» **TASK DETAILS**
Pictures are to be left out, and only the lines below starting at the one with "GAS2 pin AO: A0 -> A1" and ending at the one with "GAS2 pin DO: RX -> none" are to be reproduced, each exactly, both ends included.

» **MATERIAL SHOWN**
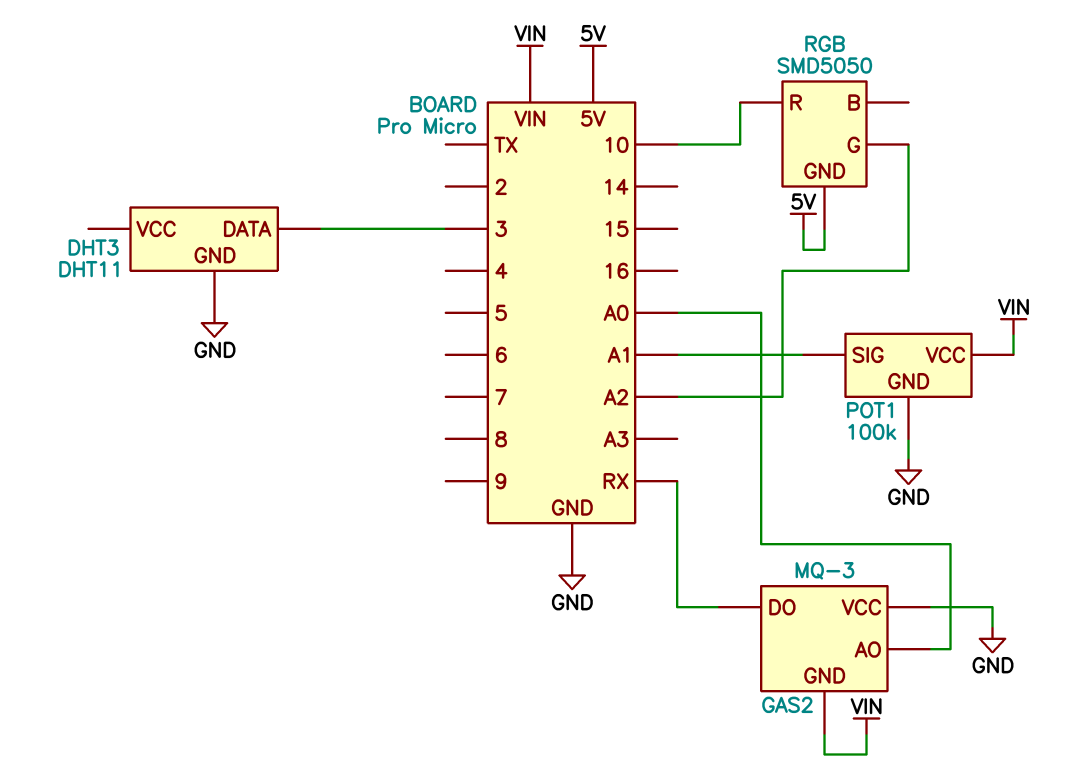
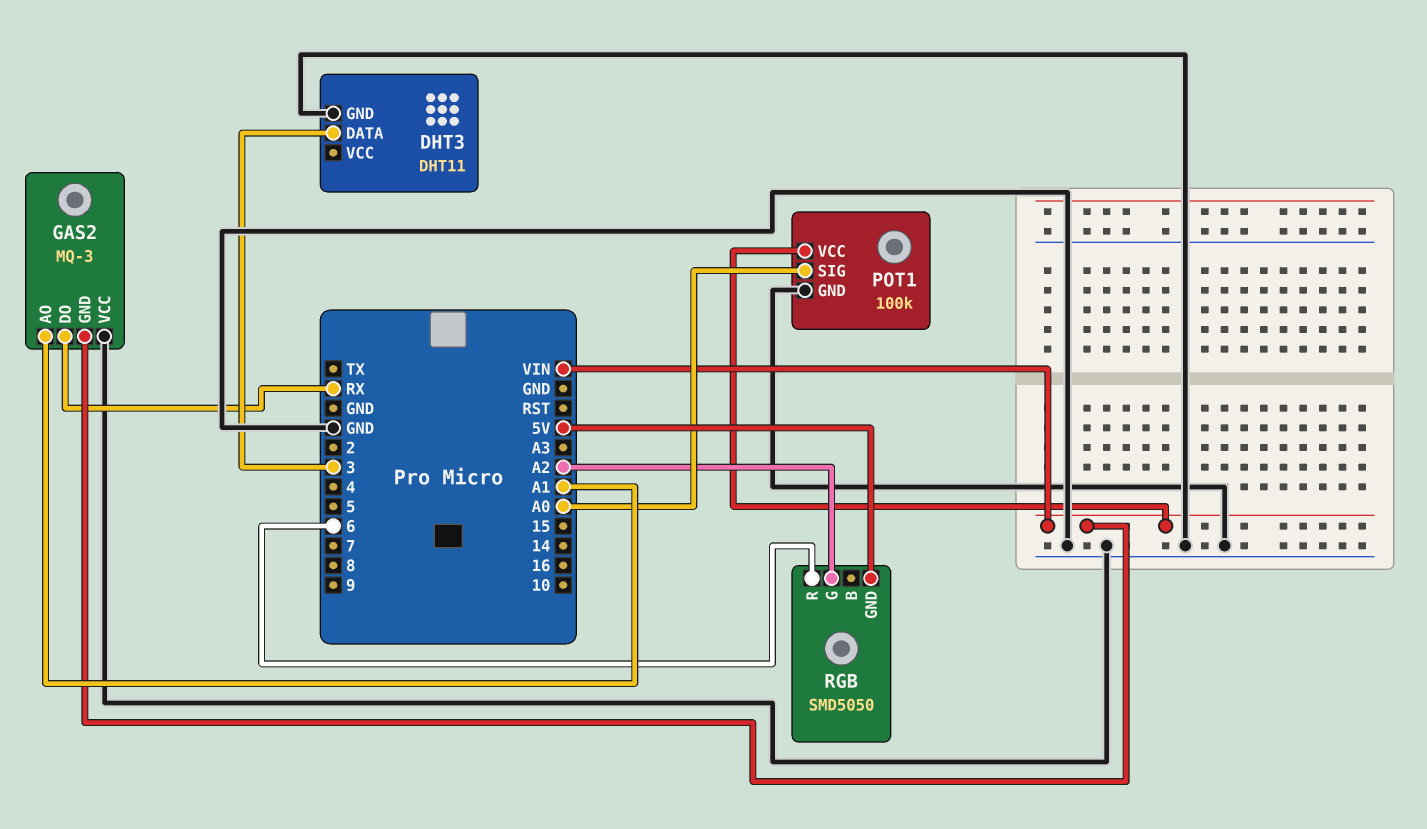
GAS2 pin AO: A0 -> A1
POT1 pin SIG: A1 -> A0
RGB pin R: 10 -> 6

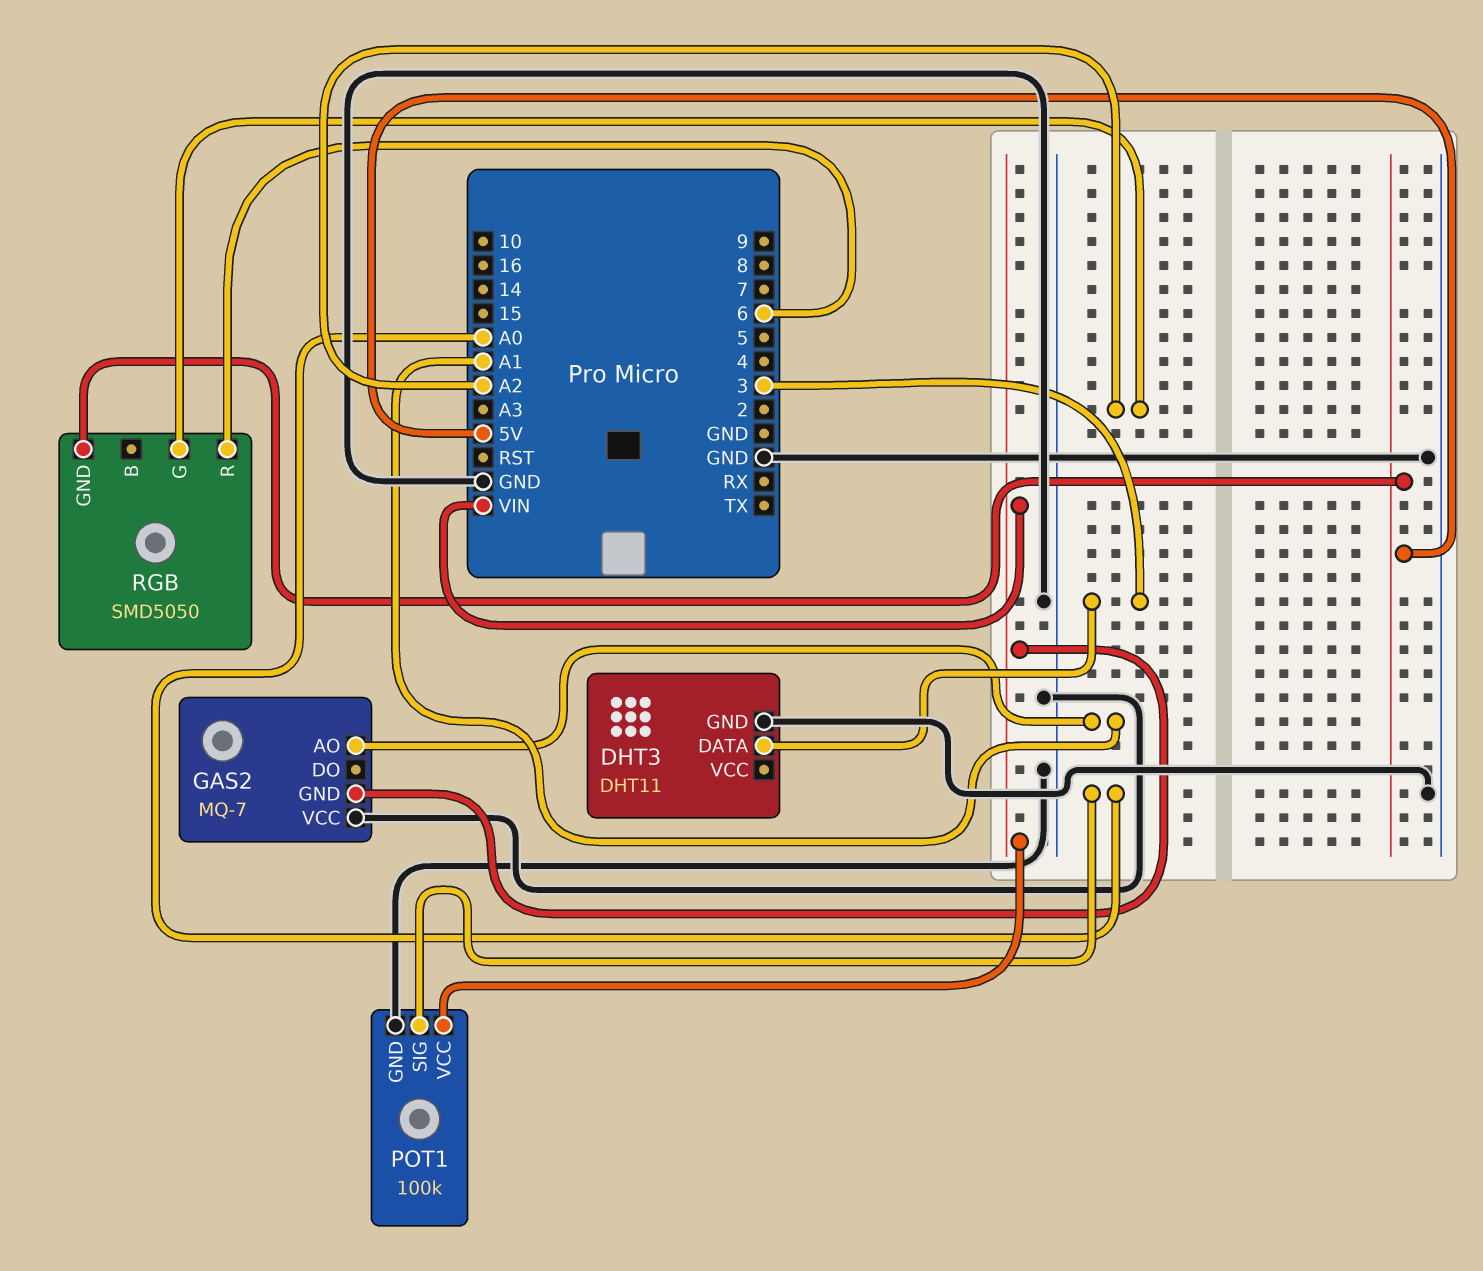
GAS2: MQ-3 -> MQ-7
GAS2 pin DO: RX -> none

...

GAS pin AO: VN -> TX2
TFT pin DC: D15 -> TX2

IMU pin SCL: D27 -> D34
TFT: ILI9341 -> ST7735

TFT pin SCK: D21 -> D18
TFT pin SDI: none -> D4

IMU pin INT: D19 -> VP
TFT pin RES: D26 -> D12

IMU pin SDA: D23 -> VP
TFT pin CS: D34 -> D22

» **REPLY**
GAS2 pin AO: A0 -> A1
POT1 pin SIG: A1 -> A0
RGB pin R: 10 -> 6

GAS2: MQ-3 -> MQ-7
GAS2 pin DO: RX -> none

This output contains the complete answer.